Work request => From the data, return each line holding the word "calculator".

::: Given records

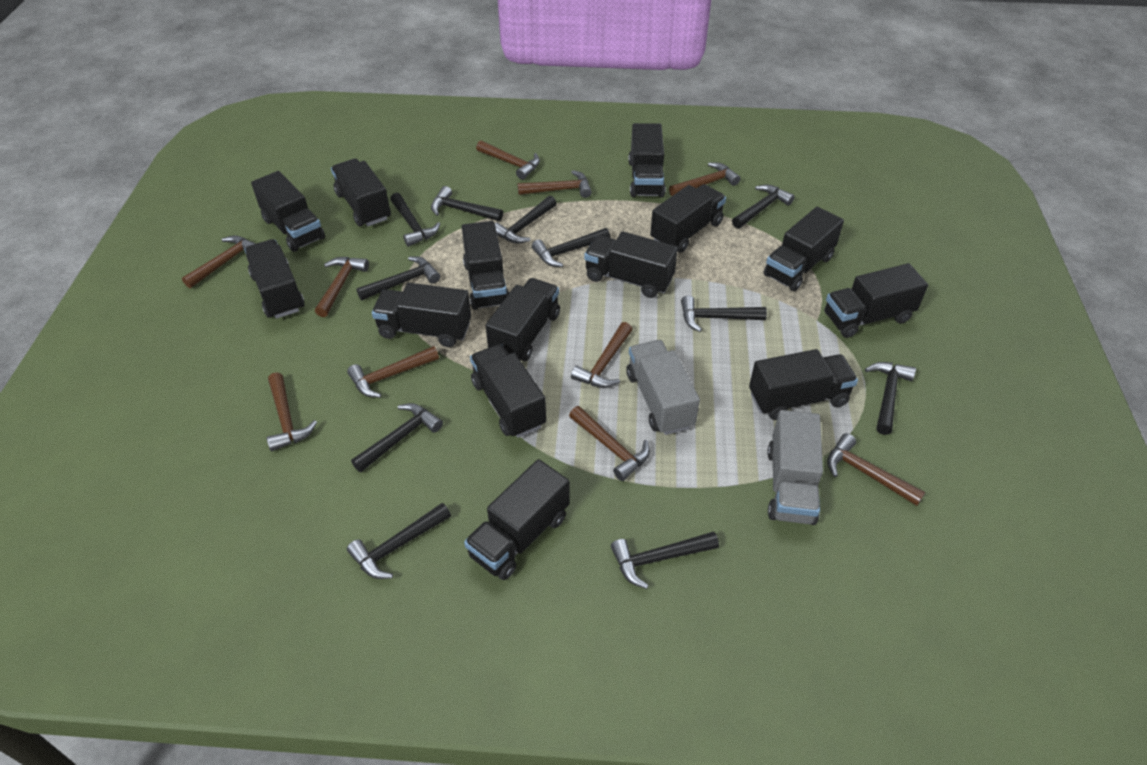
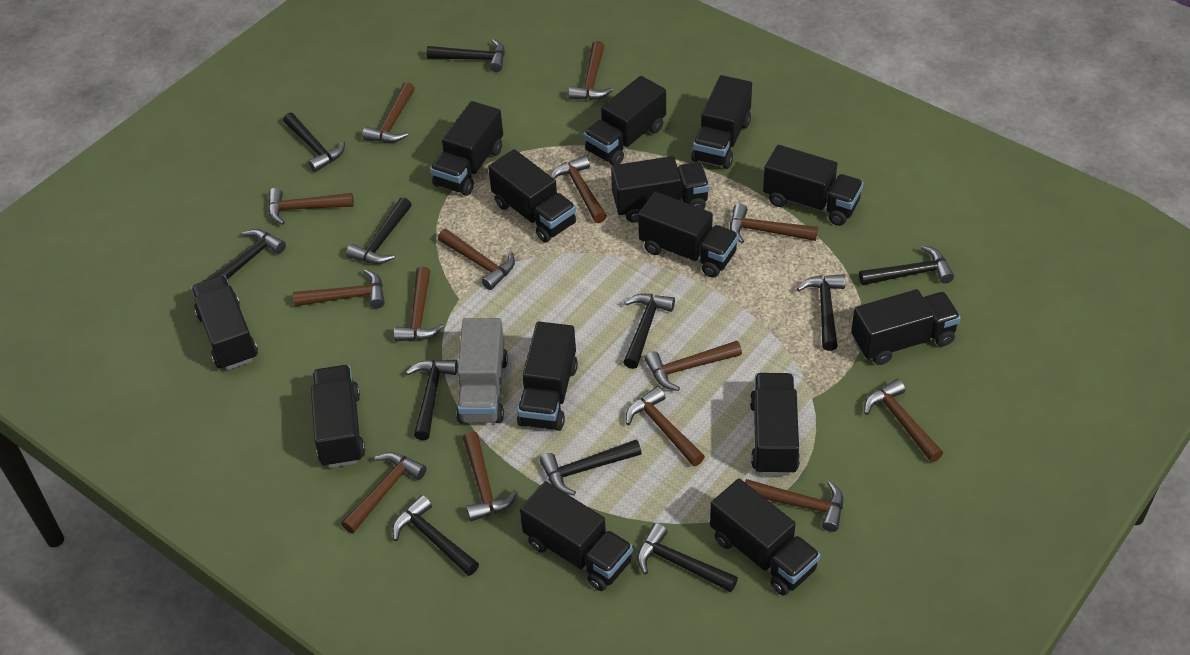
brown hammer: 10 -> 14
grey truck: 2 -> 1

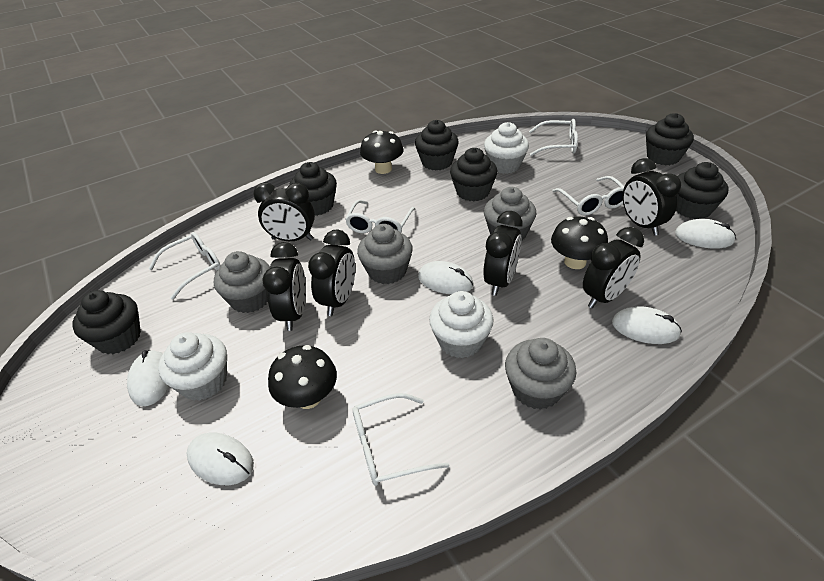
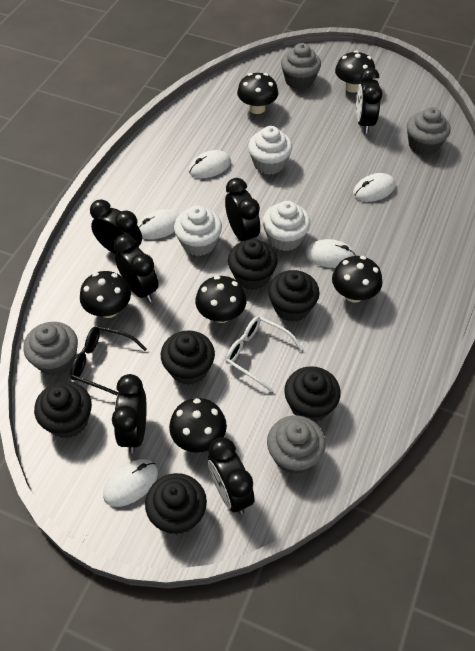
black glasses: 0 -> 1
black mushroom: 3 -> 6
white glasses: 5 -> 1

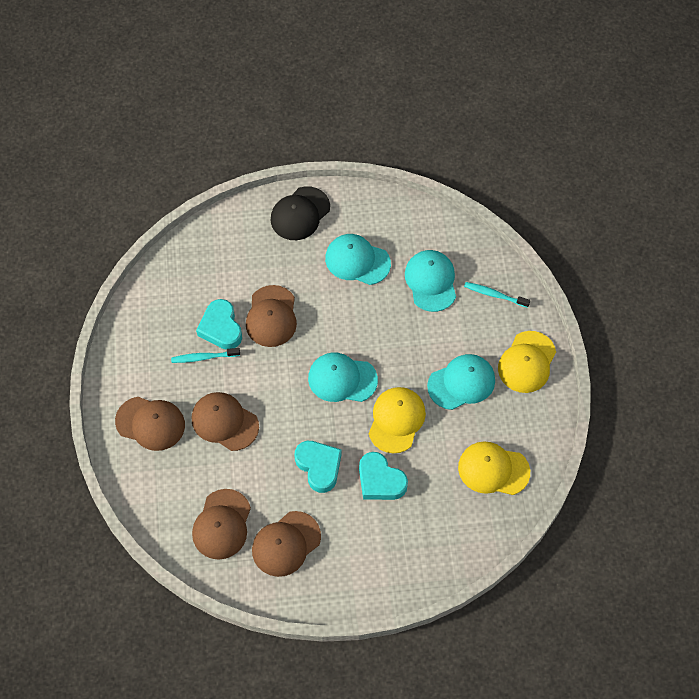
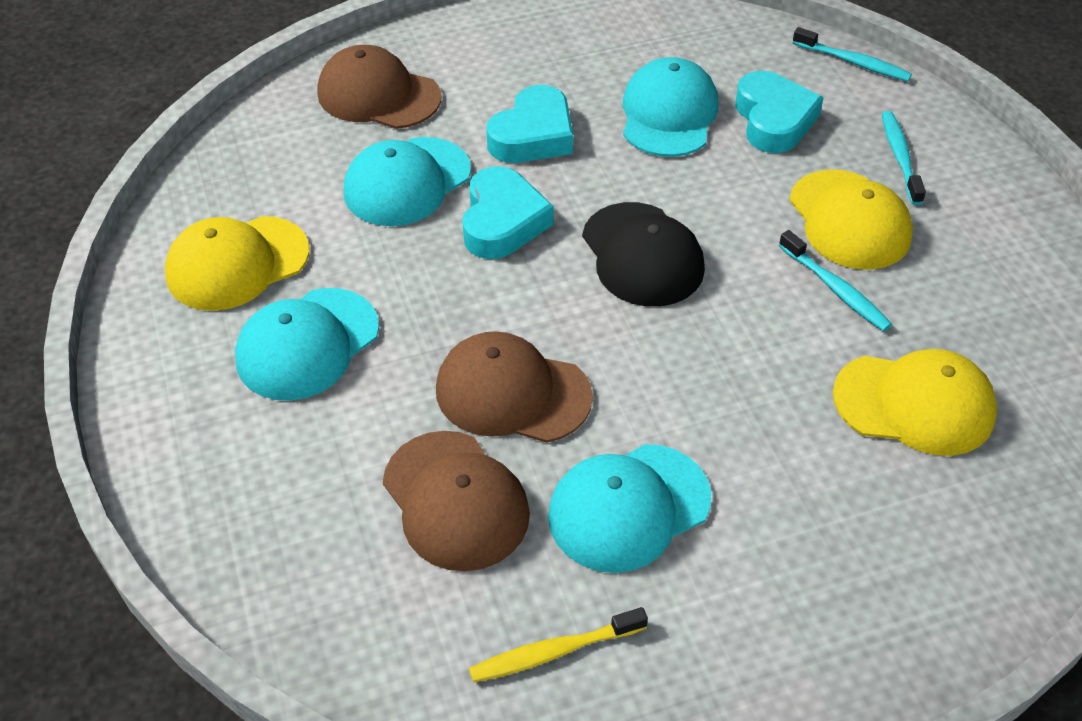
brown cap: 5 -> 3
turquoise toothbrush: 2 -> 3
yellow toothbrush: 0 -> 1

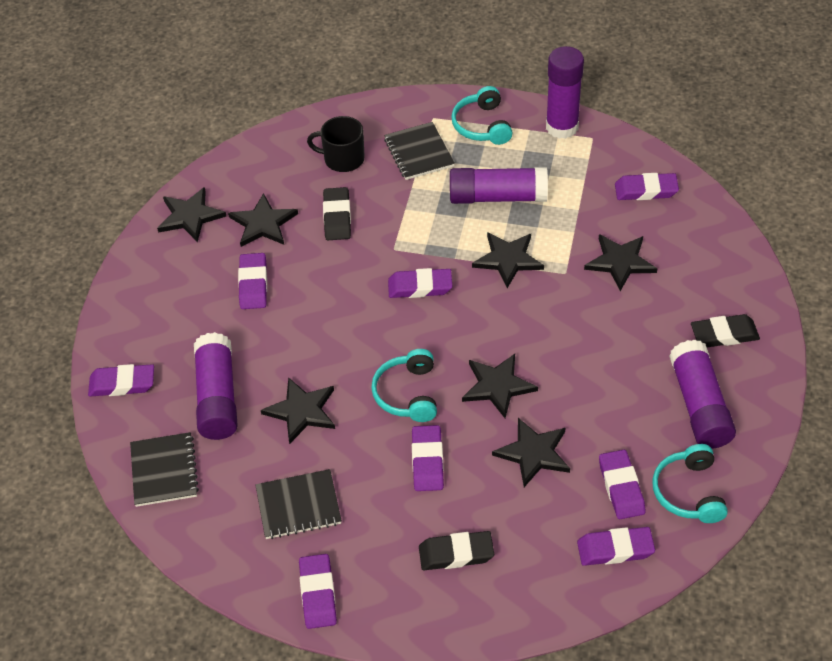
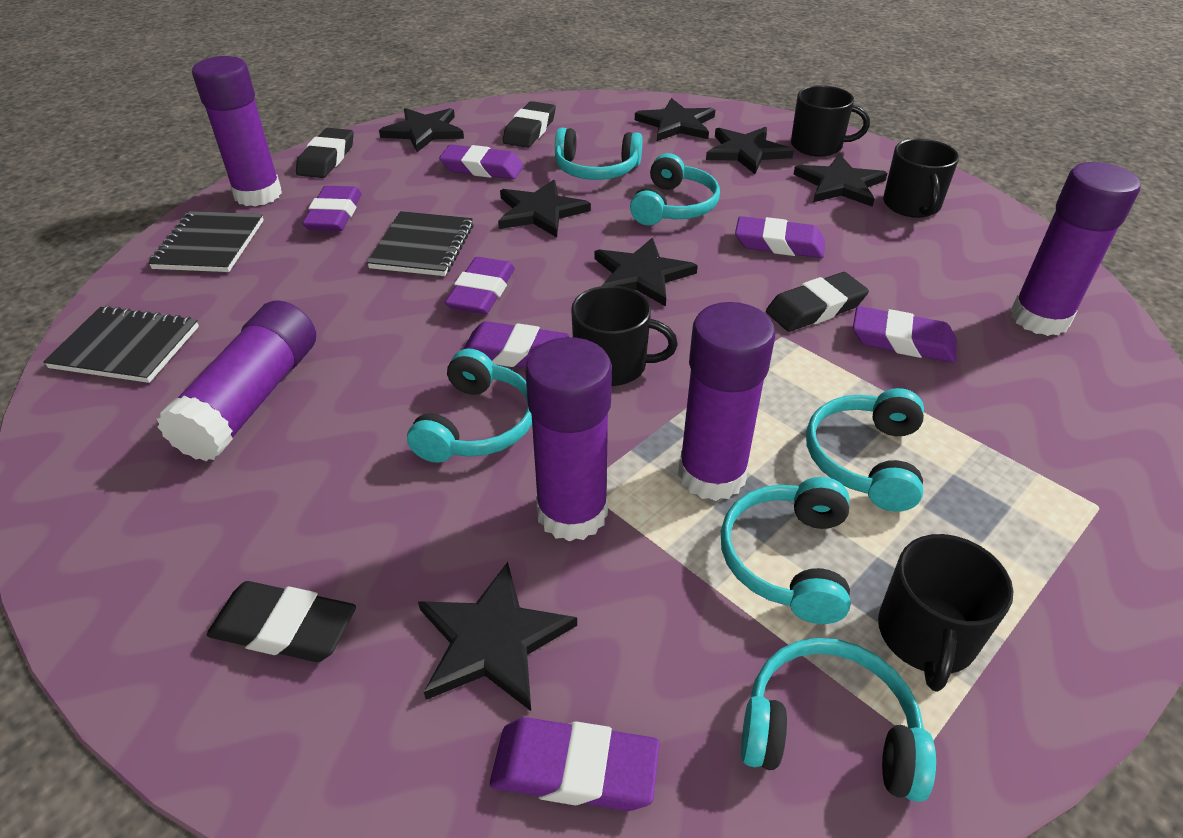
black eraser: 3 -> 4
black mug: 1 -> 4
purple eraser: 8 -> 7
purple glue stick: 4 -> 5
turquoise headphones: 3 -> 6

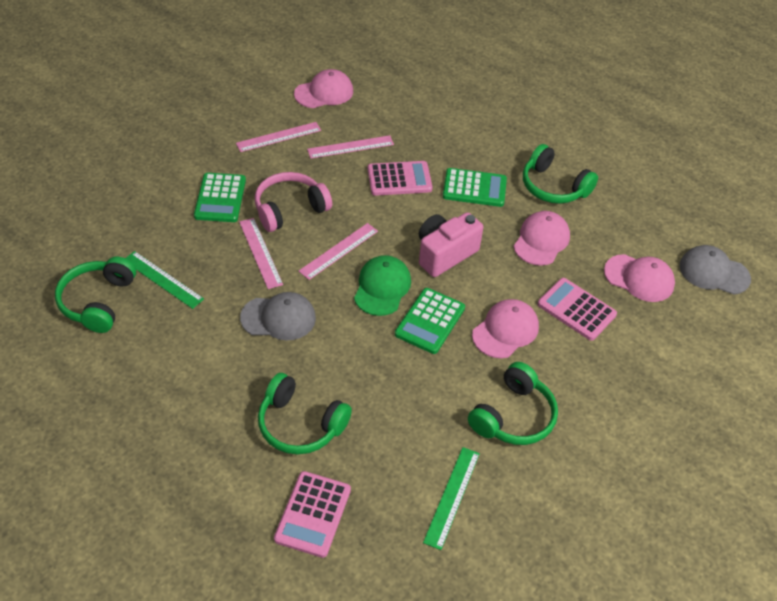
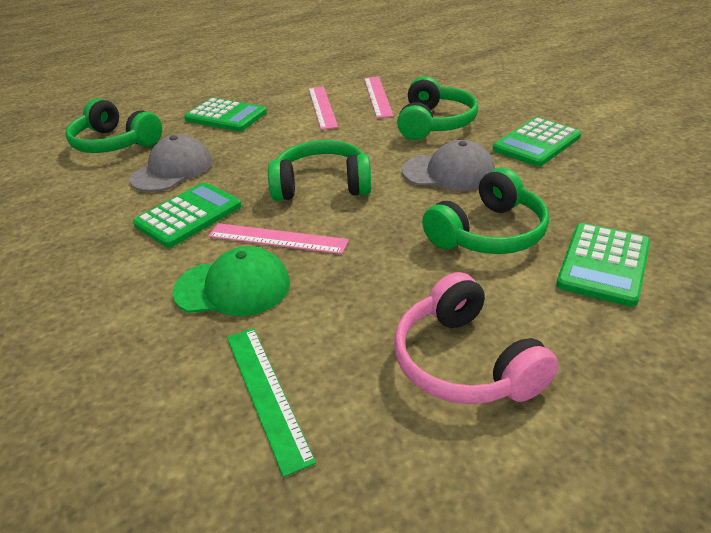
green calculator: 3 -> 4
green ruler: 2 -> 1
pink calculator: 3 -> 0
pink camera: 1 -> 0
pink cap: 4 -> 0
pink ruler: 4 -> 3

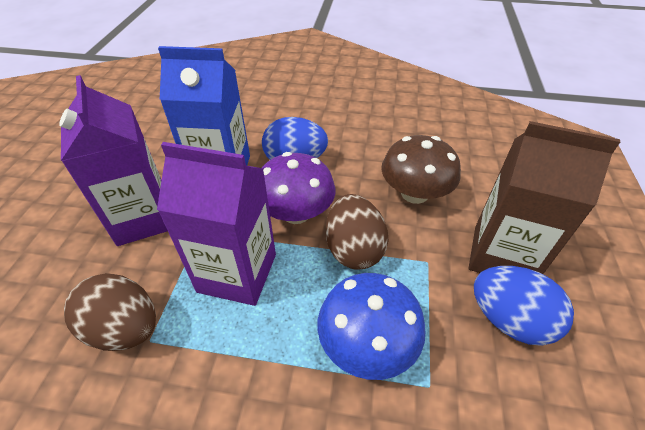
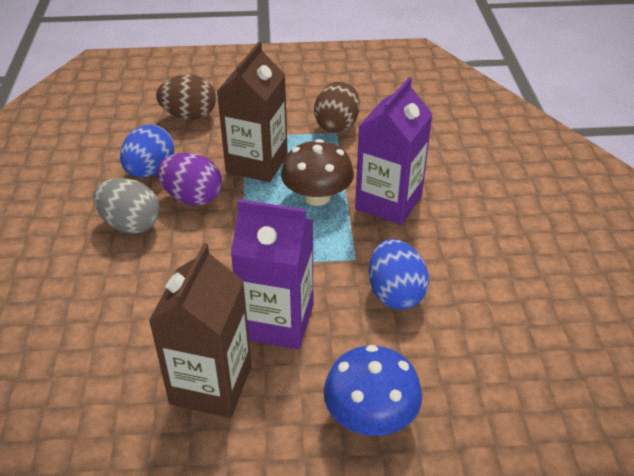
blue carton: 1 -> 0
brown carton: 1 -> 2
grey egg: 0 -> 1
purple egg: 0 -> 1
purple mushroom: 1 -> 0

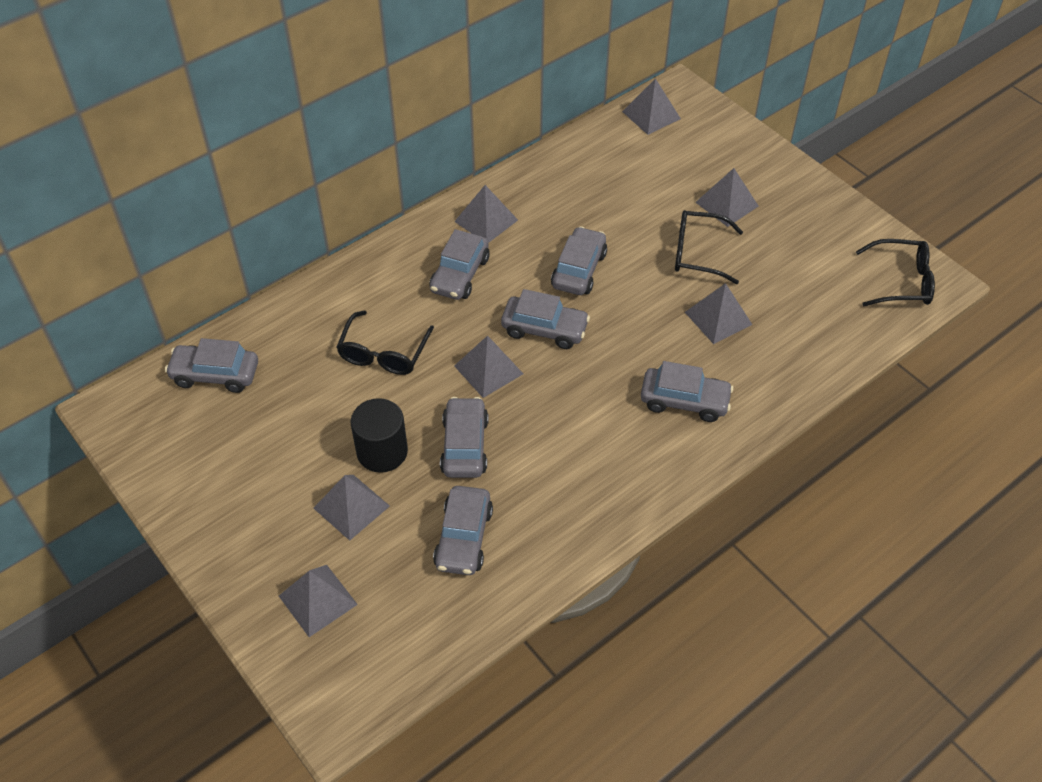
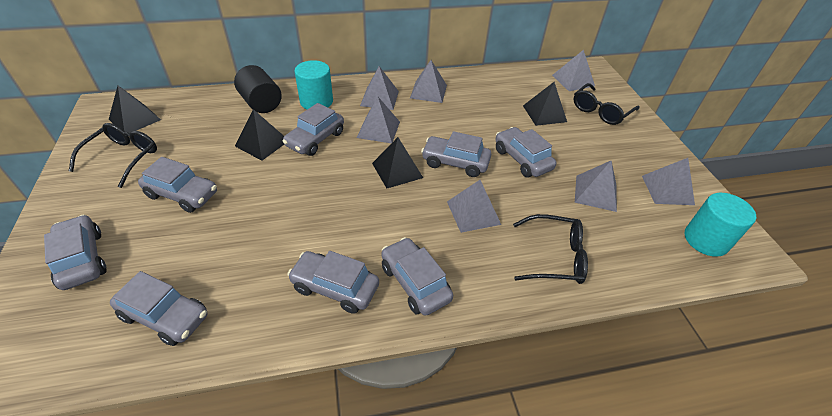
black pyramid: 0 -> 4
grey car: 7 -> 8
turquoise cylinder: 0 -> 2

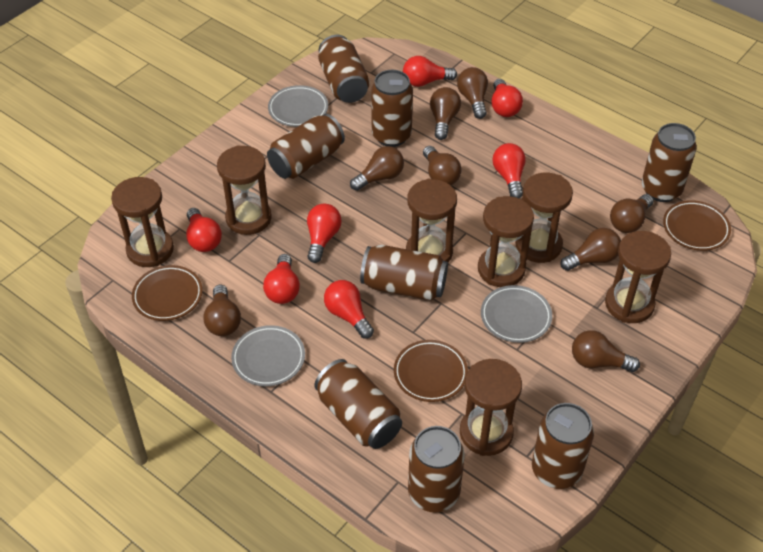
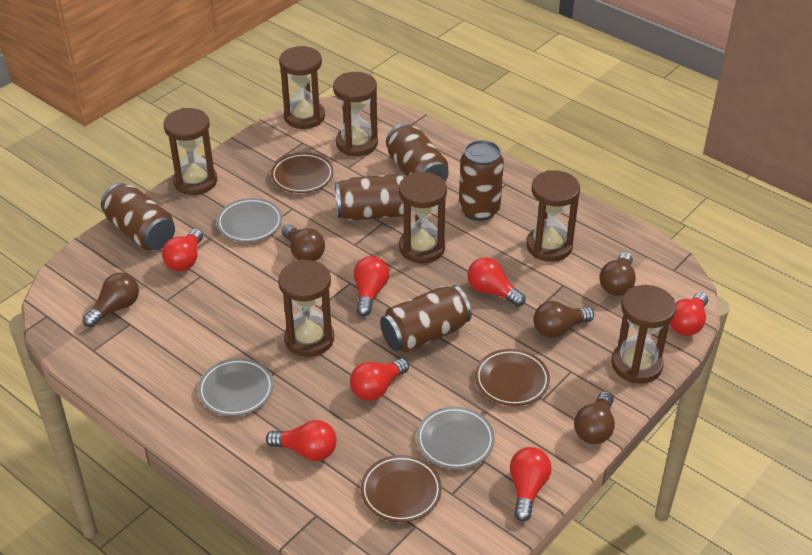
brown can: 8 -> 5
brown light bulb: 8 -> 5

::::::

Response area =>
green calculator: 3 -> 4
pink calculator: 3 -> 0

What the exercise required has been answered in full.